A single number is the whole answer: how many lines in this listing contain "purple".
---------- THE INPUT
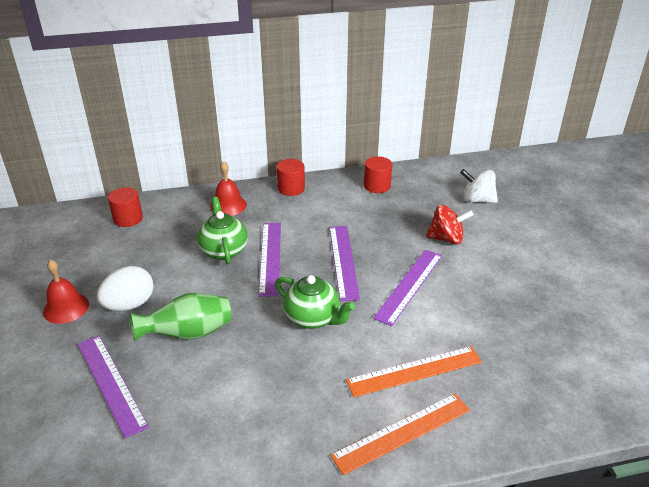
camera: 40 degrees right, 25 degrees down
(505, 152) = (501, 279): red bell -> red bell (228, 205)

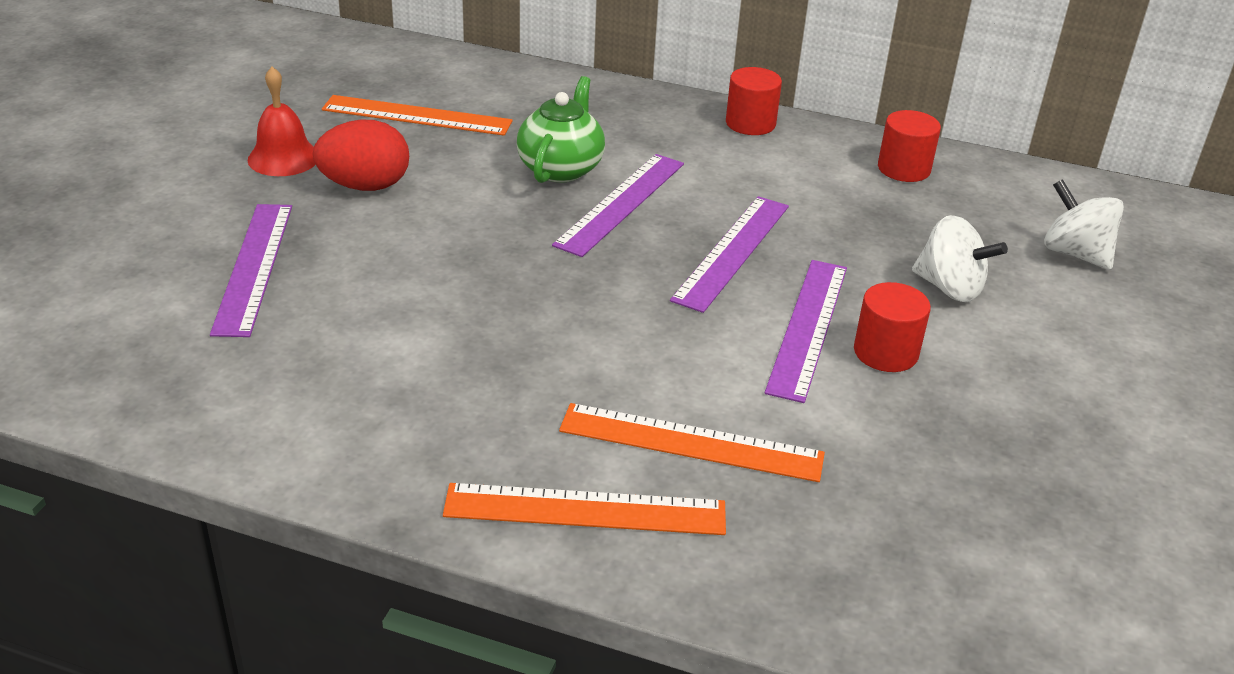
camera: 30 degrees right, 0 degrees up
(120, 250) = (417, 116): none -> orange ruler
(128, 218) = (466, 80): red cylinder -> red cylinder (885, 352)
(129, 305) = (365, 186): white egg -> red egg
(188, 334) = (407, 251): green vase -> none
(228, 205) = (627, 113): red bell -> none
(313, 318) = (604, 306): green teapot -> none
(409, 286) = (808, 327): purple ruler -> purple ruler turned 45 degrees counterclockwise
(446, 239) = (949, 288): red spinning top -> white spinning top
--------------------
---------- THE INPUT
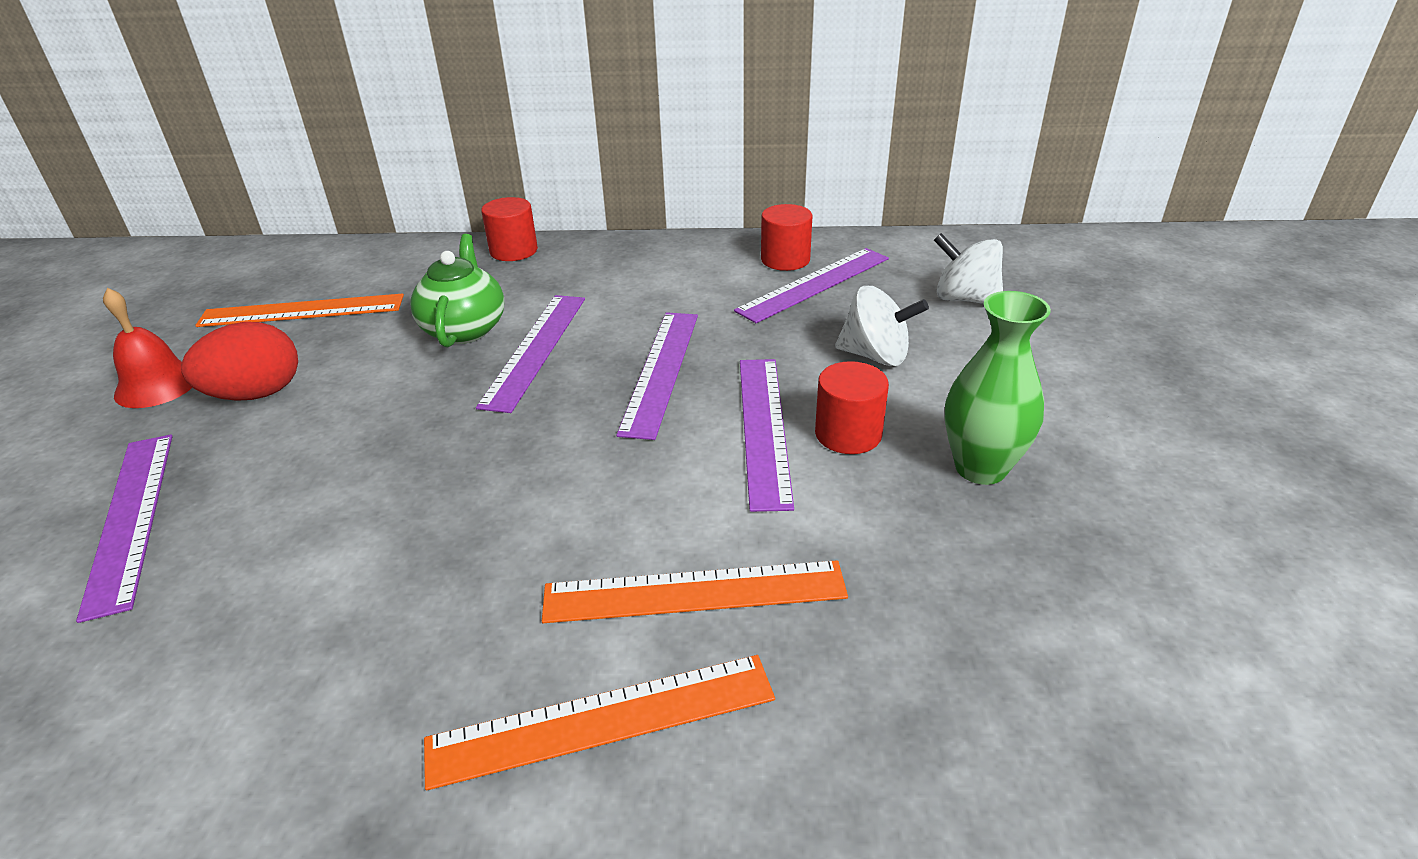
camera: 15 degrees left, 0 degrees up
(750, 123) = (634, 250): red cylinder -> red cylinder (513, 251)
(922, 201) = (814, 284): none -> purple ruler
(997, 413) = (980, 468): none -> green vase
--------------------
EXERCISE RESPONSE -
2